ABOUT THIS EXERCISE:
Begin at the line below that has "purple plate H3" and stop after the line that has "pink brick E7:H7". Please restate only those lines, word for word.

*** Opening of PROVIDED DATA ***

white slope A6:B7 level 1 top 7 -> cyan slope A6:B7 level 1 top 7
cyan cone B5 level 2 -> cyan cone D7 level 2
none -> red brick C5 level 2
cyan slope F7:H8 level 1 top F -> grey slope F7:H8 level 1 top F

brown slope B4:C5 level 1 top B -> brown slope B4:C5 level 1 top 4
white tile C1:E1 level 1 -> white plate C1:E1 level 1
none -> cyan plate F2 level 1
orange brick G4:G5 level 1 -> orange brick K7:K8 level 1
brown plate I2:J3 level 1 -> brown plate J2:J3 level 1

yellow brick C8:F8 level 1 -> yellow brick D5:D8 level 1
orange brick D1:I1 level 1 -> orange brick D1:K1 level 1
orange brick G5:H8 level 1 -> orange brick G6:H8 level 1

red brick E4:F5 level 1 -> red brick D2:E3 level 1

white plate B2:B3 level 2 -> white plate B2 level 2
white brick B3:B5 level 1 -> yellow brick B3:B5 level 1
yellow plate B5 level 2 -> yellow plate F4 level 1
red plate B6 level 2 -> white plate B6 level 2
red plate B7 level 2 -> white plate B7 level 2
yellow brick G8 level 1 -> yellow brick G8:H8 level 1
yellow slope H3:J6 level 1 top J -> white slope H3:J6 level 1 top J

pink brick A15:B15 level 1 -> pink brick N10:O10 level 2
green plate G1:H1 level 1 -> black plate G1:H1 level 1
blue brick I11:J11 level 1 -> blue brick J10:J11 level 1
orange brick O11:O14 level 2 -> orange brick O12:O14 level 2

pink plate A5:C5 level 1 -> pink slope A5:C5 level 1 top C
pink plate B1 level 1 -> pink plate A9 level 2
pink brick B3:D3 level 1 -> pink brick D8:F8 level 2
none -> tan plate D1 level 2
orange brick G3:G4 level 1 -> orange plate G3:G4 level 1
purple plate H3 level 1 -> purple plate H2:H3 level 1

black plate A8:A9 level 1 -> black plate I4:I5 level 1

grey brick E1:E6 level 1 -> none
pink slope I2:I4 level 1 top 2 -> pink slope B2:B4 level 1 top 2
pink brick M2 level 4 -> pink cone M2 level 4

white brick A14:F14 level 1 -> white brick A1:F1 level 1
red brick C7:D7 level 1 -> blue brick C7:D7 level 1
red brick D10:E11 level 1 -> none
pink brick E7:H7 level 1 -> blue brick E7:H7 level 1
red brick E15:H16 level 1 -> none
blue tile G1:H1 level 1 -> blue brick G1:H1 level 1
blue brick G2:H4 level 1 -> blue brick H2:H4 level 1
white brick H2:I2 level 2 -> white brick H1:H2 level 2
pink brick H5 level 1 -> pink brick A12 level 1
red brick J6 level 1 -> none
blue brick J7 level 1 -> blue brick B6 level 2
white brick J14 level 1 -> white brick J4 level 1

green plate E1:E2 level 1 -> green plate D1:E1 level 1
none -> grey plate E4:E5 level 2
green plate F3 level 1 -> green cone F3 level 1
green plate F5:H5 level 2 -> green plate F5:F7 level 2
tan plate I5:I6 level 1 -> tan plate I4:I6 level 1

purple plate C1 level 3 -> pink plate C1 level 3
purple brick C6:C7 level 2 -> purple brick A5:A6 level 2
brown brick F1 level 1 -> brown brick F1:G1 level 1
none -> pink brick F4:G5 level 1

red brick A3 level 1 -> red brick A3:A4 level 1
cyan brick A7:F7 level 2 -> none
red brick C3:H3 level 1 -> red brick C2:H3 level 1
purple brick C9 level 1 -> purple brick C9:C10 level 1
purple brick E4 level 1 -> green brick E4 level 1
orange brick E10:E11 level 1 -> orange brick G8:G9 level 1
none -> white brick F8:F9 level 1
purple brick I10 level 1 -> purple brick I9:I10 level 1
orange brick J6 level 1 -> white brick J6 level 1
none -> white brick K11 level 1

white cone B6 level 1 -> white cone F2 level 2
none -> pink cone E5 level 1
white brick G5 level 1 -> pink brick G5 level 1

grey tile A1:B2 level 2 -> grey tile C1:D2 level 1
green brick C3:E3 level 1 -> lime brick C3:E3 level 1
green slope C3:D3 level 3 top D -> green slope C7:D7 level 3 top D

*** Close of PROVIDED DATA ***

SOLUTION TO THIS TASK:
purple plate H3 level 1 -> purple plate H2:H3 level 1

black plate A8:A9 level 1 -> black plate I4:I5 level 1

grey brick E1:E6 level 1 -> none
pink slope I2:I4 level 1 top 2 -> pink slope B2:B4 level 1 top 2
pink brick M2 level 4 -> pink cone M2 level 4

white brick A14:F14 level 1 -> white brick A1:F1 level 1
red brick C7:D7 level 1 -> blue brick C7:D7 level 1
red brick D10:E11 level 1 -> none
pink brick E7:H7 level 1 -> blue brick E7:H7 level 1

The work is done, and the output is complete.